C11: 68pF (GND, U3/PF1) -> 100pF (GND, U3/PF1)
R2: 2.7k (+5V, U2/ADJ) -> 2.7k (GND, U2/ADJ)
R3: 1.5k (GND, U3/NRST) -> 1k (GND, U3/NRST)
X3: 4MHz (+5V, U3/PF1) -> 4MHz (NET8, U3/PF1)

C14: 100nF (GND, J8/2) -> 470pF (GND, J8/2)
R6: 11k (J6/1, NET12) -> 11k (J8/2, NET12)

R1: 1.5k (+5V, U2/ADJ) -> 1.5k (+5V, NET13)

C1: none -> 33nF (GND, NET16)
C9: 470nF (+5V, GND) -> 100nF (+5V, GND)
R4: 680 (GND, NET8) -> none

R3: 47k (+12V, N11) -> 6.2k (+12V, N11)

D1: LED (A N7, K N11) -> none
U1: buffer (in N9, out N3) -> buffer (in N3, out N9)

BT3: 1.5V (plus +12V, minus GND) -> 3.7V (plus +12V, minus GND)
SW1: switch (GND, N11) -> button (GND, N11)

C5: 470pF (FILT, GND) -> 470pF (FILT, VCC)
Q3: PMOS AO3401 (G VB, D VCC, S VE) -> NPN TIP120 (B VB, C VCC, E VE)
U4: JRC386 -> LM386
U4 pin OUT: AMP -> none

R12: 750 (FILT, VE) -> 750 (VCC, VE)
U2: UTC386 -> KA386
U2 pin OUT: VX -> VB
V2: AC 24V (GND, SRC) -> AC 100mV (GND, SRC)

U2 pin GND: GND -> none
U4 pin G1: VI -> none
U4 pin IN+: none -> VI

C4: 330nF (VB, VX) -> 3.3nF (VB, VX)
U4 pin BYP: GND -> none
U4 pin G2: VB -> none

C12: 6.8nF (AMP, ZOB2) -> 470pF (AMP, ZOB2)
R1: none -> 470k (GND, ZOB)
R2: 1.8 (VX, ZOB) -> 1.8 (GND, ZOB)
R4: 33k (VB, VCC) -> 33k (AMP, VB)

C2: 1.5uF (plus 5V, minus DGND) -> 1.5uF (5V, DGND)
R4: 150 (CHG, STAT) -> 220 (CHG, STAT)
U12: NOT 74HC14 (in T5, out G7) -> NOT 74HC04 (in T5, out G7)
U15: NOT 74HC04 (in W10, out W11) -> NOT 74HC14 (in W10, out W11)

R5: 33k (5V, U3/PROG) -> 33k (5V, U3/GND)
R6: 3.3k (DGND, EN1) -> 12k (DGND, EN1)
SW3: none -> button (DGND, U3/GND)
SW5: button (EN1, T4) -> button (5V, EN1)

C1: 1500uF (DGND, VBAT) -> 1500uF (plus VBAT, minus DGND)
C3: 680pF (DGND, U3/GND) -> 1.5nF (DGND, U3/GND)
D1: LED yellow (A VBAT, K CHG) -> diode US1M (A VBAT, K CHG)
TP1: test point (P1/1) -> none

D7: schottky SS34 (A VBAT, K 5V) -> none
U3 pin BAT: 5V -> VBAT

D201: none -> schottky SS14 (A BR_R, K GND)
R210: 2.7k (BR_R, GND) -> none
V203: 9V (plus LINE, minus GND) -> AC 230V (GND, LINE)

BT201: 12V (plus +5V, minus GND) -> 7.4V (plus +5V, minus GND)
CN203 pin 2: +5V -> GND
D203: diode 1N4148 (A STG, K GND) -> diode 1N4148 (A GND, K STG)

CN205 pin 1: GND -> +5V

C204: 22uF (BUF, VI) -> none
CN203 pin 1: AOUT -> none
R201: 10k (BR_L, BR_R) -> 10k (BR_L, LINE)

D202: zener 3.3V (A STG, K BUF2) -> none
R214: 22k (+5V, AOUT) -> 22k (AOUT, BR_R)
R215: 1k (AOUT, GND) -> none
··········
### The task
None of the lines before the one containing "D203: diode 1N4148" belong in the answer; reproduce that line and all later lines of the records exactly.

### Reply to the task
D203: diode 1N4148 (A STG, K GND) -> diode 1N4148 (A GND, K STG)

CN205 pin 1: GND -> +5V

C204: 22uF (BUF, VI) -> none
CN203 pin 1: AOUT -> none
R201: 10k (BR_L, BR_R) -> 10k (BR_L, LINE)

D202: zener 3.3V (A STG, K BUF2) -> none
R214: 22k (+5V, AOUT) -> 22k (AOUT, BR_R)
R215: 1k (AOUT, GND) -> none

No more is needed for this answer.